» **YOUR OBJECTIVE**
If a line of the material contains "none", copy it.

Top of RECORD SET

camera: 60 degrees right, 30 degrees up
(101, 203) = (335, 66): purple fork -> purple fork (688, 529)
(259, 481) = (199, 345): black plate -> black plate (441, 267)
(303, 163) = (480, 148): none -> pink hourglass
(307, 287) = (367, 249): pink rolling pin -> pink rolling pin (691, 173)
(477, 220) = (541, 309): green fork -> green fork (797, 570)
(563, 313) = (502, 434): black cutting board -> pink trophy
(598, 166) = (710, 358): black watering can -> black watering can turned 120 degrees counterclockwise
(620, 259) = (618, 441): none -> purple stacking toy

Bottom of RECORD SET
Top of RECORD SET

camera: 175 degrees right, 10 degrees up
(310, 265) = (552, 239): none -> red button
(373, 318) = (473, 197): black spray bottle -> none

Bottom of RECORD SET

» **TASK SOLUTION**
(303, 163) = (480, 148): none -> pink hourglass
(620, 259) = (618, 441): none -> purple stacking toy
(310, 265) = (552, 239): none -> red button
(373, 318) = (473, 197): black spray bottle -> none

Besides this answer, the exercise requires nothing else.